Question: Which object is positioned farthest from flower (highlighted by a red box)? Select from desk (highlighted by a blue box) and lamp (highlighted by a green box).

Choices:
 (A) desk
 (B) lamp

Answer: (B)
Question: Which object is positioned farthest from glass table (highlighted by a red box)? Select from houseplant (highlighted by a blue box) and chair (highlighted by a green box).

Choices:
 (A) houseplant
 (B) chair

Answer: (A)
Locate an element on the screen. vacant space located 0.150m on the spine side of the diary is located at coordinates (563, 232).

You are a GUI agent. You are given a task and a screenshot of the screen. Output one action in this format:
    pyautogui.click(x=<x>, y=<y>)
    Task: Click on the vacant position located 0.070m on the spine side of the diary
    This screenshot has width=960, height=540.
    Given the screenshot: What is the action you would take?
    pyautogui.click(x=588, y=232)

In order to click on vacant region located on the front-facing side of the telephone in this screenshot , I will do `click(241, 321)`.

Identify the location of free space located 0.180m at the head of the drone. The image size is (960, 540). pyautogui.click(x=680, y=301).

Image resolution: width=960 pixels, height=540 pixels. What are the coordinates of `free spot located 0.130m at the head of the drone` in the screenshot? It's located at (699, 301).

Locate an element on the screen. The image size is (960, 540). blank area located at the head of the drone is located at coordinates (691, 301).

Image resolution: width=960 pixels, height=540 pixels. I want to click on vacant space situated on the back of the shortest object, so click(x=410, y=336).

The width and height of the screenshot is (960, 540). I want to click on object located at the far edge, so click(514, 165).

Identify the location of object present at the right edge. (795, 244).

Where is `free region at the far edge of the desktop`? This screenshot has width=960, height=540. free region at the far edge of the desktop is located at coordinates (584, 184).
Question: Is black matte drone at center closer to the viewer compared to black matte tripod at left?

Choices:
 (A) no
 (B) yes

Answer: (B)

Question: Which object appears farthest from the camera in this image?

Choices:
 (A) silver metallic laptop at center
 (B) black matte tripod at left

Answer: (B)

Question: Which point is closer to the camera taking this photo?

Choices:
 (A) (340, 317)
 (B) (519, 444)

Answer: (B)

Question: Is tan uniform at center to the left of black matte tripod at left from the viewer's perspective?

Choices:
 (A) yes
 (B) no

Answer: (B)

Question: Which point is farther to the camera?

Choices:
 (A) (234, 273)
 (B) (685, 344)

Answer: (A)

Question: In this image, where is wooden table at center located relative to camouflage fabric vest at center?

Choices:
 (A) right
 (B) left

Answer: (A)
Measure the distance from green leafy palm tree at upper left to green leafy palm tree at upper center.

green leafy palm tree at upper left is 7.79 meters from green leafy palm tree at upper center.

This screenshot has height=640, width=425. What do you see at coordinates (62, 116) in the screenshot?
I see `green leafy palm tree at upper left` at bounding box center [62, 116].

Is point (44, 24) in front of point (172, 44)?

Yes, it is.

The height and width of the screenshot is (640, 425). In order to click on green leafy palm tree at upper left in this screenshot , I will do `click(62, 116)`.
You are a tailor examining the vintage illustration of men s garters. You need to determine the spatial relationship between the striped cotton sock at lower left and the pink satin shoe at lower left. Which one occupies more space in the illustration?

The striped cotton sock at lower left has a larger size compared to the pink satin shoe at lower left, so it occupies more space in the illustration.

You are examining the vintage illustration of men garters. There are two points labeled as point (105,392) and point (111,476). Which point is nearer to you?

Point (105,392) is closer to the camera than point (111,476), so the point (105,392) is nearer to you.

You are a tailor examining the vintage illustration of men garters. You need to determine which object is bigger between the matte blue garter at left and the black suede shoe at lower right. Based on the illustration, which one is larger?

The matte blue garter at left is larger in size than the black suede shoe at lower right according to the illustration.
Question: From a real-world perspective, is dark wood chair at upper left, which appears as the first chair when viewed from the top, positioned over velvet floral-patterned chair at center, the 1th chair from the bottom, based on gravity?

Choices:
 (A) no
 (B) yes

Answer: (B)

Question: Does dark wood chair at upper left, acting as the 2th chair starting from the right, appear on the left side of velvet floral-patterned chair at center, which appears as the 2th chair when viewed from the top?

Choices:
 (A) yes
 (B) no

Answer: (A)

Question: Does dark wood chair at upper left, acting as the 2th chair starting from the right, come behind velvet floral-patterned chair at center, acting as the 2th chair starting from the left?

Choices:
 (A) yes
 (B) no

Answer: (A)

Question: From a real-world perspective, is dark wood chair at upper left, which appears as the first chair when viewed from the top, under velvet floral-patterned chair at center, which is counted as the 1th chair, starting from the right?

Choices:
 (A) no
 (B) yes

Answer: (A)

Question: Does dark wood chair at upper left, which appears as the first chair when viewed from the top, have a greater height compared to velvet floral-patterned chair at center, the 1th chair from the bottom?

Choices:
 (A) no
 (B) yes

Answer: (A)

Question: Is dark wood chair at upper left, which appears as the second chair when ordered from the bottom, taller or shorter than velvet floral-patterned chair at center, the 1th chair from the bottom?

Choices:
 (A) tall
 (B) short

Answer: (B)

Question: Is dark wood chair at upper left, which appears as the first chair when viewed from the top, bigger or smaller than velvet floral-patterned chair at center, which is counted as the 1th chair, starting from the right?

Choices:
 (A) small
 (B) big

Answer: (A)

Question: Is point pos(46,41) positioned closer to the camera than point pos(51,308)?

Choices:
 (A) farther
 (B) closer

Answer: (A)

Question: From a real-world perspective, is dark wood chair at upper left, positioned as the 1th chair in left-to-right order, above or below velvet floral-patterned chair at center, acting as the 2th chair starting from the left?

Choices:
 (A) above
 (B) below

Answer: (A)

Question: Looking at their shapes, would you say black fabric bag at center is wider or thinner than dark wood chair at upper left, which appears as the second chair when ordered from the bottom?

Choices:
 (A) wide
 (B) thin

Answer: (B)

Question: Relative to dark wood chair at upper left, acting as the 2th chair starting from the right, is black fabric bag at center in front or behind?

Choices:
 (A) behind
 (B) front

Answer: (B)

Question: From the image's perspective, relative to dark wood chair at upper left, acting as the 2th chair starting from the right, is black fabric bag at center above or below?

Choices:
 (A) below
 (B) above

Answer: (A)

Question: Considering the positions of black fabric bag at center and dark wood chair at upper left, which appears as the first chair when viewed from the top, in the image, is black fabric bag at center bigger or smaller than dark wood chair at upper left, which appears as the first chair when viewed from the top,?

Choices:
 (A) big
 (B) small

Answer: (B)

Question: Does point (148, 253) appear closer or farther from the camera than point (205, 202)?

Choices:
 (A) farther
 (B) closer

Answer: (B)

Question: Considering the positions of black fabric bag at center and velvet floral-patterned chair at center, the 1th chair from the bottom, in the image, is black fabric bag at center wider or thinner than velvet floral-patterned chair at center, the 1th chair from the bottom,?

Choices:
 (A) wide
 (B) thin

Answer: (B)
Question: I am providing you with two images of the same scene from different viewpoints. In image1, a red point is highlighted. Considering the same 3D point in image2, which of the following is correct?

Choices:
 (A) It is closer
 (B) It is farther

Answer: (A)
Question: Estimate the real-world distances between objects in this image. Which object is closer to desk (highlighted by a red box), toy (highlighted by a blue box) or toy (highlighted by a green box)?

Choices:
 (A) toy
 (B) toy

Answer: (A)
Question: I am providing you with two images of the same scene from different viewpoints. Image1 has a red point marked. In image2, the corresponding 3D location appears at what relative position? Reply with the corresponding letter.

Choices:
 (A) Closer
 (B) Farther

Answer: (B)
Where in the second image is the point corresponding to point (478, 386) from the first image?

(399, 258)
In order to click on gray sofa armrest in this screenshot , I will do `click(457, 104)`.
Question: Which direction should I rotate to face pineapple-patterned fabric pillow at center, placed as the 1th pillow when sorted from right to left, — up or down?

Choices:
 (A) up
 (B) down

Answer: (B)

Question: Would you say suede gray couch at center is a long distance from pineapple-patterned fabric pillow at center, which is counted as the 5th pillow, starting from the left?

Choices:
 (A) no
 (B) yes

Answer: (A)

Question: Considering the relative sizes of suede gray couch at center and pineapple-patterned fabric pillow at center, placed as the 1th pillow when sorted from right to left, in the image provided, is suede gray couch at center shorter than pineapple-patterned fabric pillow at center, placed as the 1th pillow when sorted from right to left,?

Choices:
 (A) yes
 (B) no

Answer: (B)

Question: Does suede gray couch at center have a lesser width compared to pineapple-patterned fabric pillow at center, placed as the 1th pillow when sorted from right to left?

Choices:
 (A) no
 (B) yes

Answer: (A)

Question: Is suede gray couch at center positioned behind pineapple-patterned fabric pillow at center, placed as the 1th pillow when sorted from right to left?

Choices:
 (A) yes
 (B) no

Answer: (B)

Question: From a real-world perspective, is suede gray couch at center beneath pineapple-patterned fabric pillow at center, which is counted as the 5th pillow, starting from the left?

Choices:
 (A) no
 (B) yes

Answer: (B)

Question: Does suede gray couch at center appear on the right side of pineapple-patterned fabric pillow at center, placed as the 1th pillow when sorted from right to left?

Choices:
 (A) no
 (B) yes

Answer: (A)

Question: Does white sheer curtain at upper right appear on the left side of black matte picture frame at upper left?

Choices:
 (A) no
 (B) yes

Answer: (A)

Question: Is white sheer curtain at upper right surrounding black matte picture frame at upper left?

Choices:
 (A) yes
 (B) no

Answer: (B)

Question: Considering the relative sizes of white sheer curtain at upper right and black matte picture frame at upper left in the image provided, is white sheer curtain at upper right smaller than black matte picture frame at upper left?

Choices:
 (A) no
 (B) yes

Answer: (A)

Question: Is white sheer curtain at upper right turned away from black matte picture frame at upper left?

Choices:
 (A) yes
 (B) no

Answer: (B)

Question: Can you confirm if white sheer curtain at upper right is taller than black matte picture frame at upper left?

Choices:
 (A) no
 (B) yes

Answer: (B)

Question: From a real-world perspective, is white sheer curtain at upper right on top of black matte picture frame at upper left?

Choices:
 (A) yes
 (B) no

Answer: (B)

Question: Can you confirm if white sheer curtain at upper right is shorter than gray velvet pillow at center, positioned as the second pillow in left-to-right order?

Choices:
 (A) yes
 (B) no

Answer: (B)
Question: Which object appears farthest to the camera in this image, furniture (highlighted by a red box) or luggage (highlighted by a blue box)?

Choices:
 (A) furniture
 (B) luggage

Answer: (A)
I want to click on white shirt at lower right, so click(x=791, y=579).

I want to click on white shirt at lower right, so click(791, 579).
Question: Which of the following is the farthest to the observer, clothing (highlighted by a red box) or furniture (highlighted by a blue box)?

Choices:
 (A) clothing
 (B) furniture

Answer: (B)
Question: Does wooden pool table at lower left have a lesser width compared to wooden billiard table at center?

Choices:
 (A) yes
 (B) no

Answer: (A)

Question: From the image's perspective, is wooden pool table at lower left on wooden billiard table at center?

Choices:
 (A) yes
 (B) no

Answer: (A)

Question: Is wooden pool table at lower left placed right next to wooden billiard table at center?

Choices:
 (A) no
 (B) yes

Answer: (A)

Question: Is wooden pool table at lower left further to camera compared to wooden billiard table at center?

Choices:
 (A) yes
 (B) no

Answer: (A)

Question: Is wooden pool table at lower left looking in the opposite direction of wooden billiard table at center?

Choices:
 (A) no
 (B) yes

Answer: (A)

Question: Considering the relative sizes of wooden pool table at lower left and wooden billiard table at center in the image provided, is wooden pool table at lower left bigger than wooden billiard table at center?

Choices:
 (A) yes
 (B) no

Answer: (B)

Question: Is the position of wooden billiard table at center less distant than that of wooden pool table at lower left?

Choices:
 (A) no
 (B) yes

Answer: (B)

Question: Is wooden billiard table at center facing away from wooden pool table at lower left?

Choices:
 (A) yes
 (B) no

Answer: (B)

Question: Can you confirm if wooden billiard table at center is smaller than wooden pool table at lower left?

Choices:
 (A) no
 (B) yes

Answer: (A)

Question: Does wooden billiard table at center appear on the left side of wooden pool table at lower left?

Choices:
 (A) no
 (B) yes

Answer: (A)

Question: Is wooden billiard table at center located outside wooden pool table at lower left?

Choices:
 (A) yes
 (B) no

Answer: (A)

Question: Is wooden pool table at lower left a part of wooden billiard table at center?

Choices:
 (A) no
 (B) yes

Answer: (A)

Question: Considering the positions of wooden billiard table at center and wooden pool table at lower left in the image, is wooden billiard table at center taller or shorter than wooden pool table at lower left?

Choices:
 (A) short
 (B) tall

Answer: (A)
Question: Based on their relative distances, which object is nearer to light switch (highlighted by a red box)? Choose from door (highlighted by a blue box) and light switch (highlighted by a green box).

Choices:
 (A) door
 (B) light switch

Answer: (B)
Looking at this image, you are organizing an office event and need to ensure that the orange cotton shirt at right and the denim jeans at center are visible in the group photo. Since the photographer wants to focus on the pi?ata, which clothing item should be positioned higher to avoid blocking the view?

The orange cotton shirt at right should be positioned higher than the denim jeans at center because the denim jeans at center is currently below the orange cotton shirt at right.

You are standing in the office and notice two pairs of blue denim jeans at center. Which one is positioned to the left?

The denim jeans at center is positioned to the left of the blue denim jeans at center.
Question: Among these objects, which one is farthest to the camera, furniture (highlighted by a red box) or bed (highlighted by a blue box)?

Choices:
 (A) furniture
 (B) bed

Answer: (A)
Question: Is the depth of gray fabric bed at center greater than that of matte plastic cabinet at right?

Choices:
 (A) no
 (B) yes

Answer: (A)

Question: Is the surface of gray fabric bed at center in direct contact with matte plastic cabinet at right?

- - - - -

_Problem statement:_ Convert the stretch from the line containing "The denim jeans at center is positioned" through the end of the rows above into a Markdown table. Use the columns Index and Line, number each line, and leave out blank lines.

_Task answer:_
| Index | Line |
|---|---|
| 1 | The denim jeans at center is positioned to the left of the blue denim jeans at center. |
| 2 | Question: Among these objects, which one is farthest to the camera, furniture (highlighted by a red box) or bed (highlighted by a blue box)? |
| 3 | Choices: |
| 4 |  (A) furniture |
| 5 |  (B) bed |
| 6 | Answer: (A) |
| 7 | Question: Is the depth of gray fabric bed at center greater than that of matte plastic cabinet at right? |
| 8 | Choices: |
| 9 |  (A) no |
| 10 |  (B) yes |
| 11 | Answer: (A) |
| 12 | Question: Is the surface of gray fabric bed at center in direct contact with matte plastic cabinet at right? |